» **Task directions**
From the line below that contains "J202 pin 2: VLOAD -> GND" to the line that contains "SW203: switch (GND, RESET)", repeat every line exactly, both ends included, and nothing else.

» **Data for processing**
-- Opening Marker --

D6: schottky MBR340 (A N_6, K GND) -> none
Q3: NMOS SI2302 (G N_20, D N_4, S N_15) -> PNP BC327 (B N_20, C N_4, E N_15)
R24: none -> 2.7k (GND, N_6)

-- Closing Marker --
-- Opening Marker --

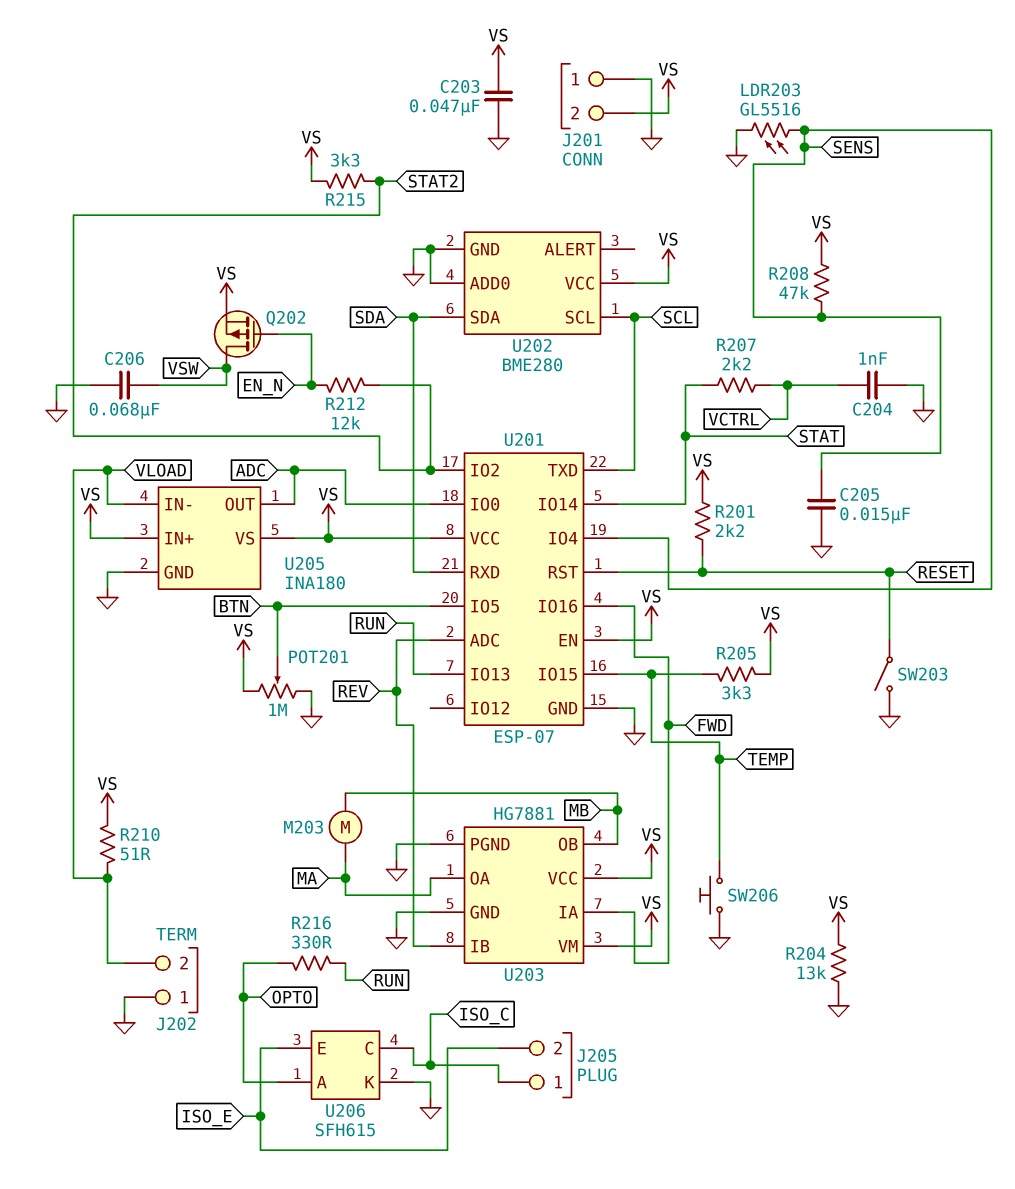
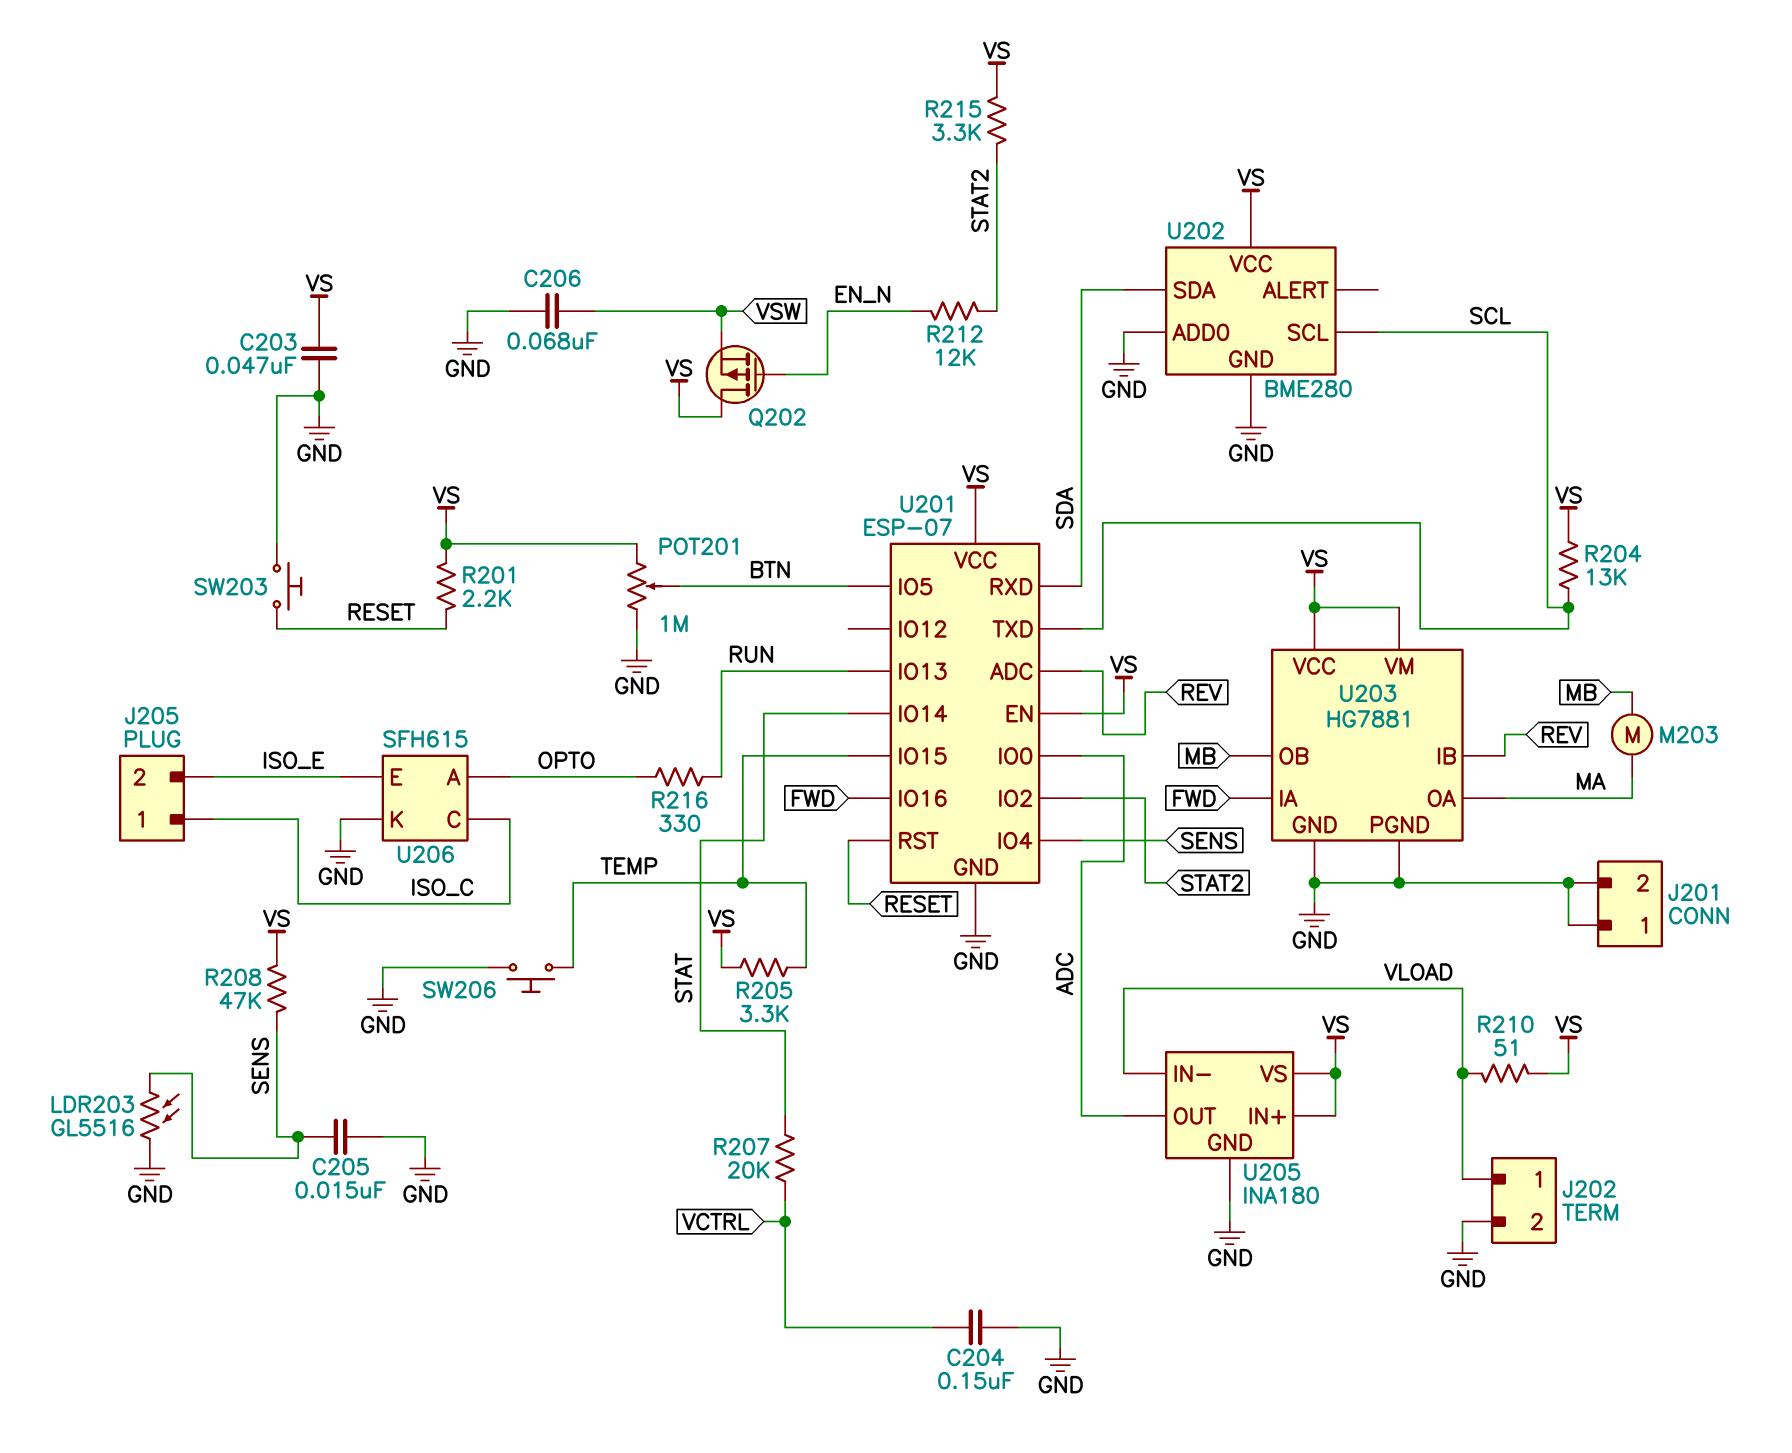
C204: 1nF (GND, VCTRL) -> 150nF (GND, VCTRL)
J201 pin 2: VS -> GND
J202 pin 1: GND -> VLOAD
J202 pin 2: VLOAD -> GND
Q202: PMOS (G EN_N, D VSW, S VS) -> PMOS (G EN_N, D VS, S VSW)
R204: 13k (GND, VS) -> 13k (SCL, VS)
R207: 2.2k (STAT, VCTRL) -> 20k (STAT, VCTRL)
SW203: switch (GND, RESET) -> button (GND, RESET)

-- Closing Marker --
-- Opening Marker --

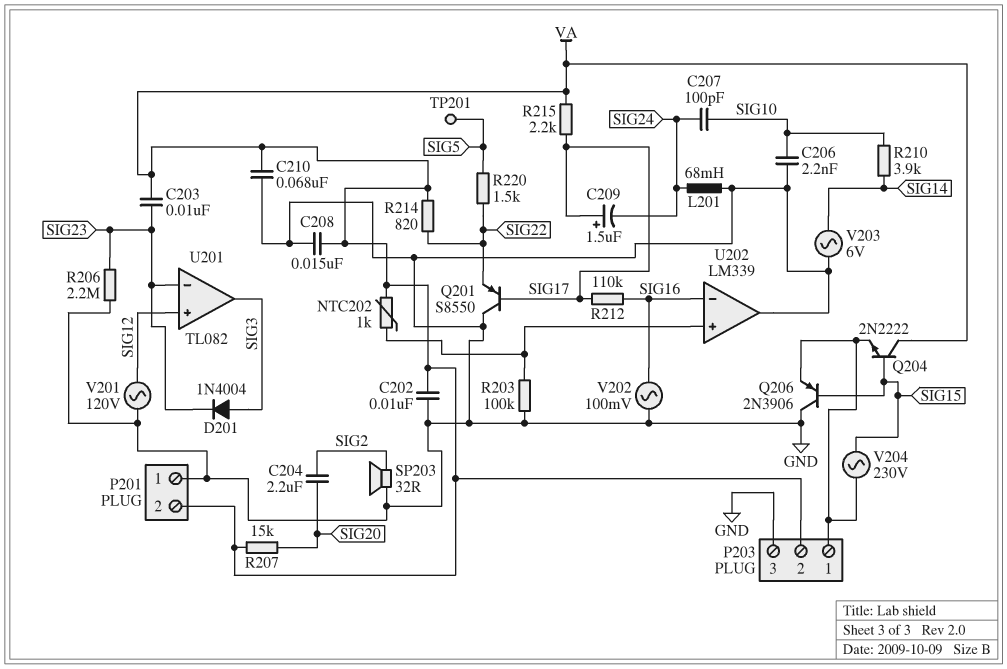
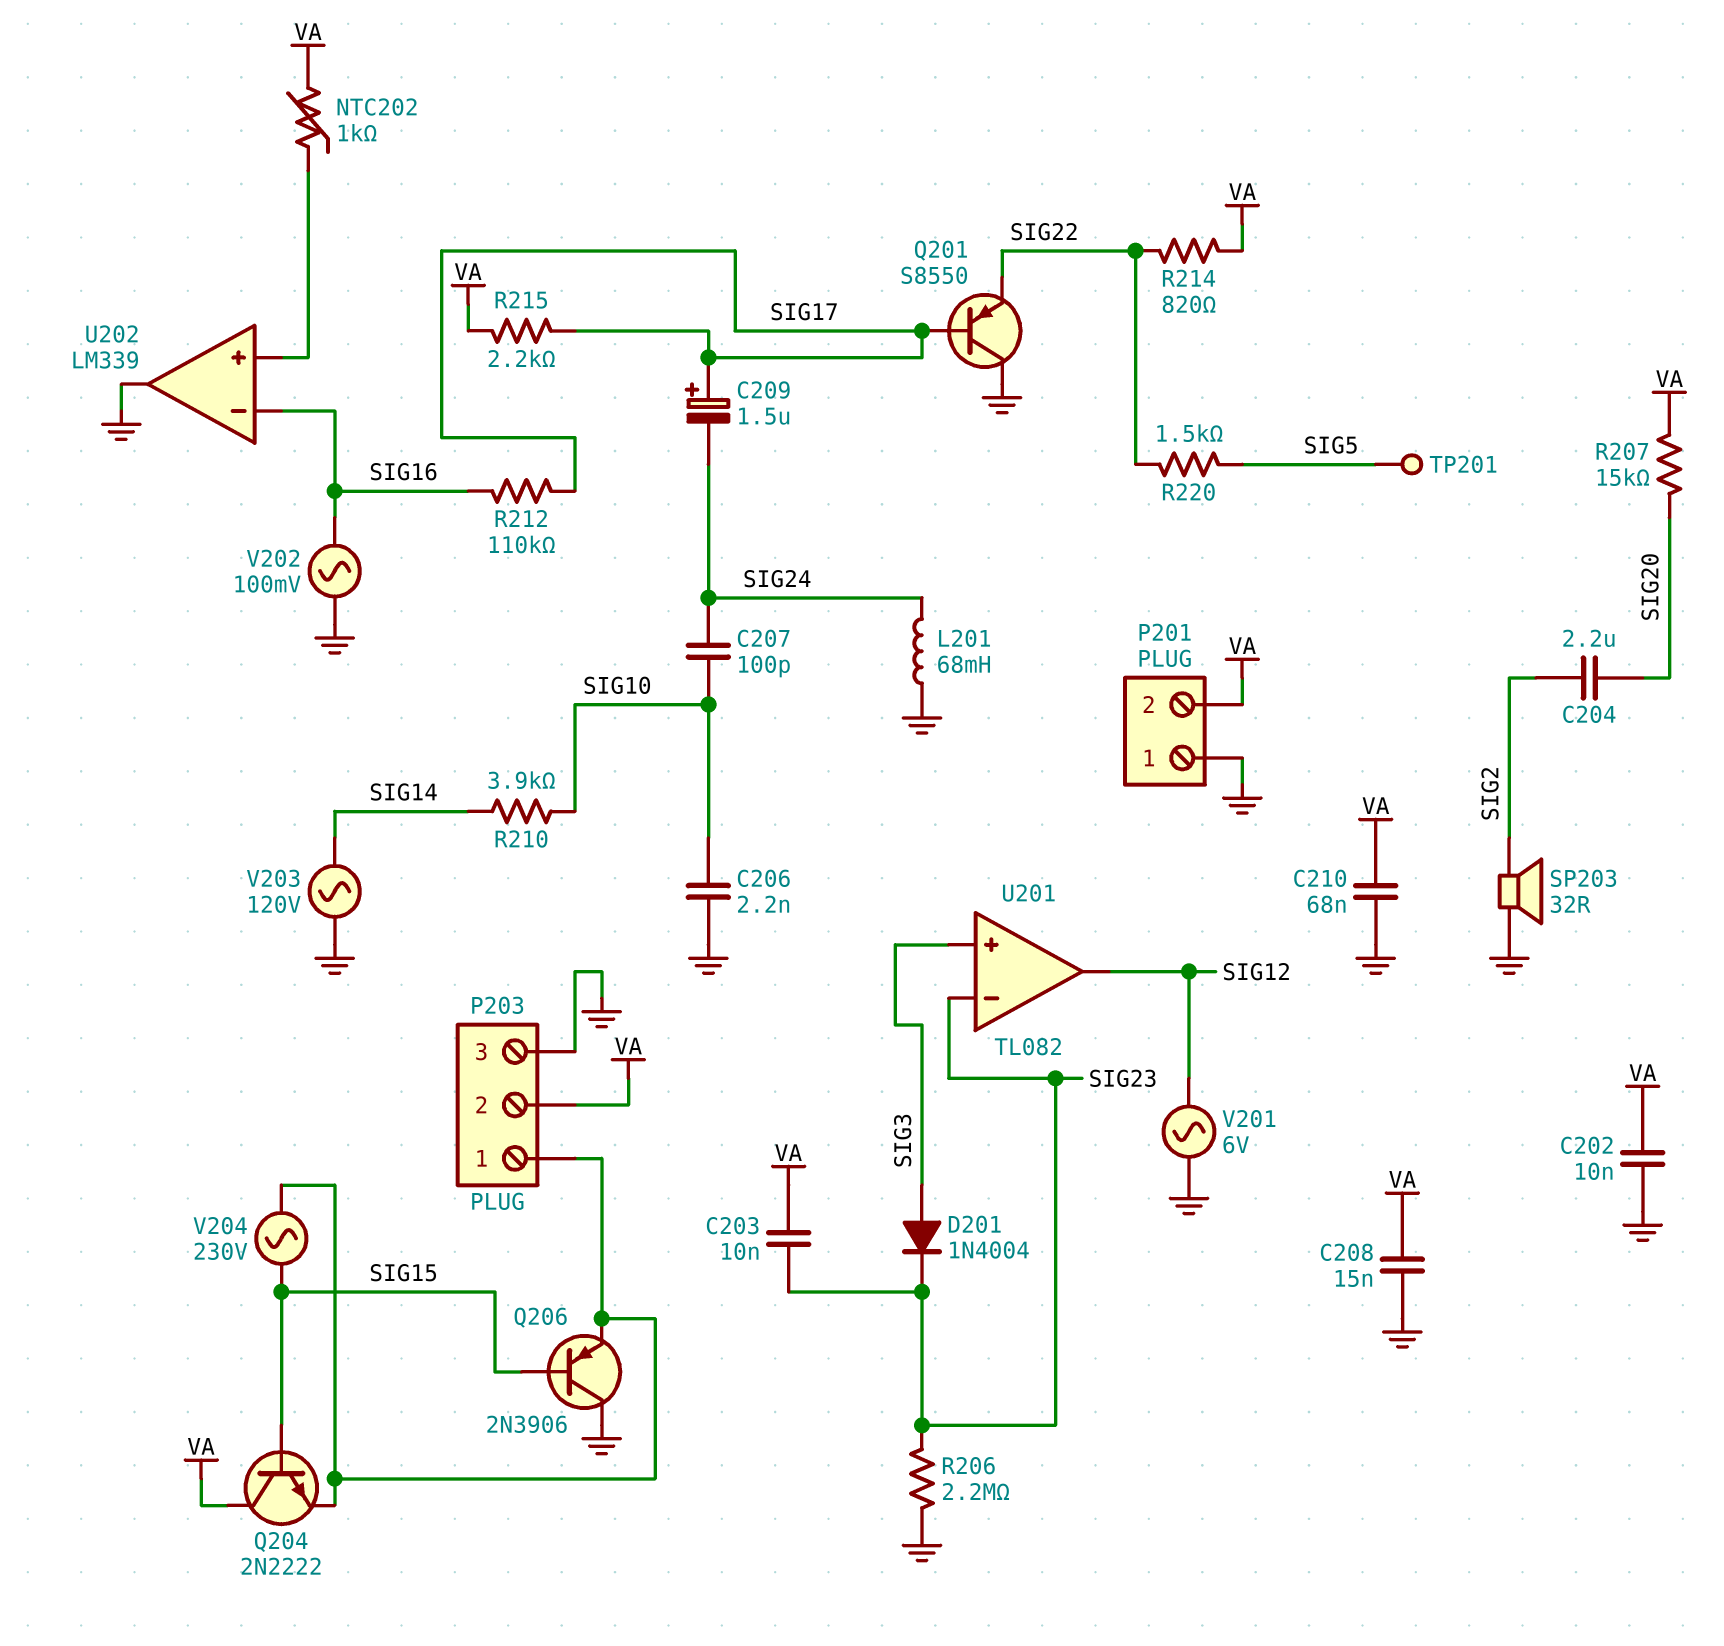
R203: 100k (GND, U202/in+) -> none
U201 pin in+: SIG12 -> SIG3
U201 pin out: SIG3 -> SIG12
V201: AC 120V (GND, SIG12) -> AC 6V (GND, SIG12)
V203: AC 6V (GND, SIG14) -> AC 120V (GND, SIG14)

-- Closing Marker --

» **Result**
J202 pin 2: VLOAD -> GND
Q202: PMOS (G EN_N, D VSW, S VS) -> PMOS (G EN_N, D VS, S VSW)
R204: 13k (GND, VS) -> 13k (SCL, VS)
R207: 2.2k (STAT, VCTRL) -> 20k (STAT, VCTRL)
SW203: switch (GND, RESET) -> button (GND, RESET)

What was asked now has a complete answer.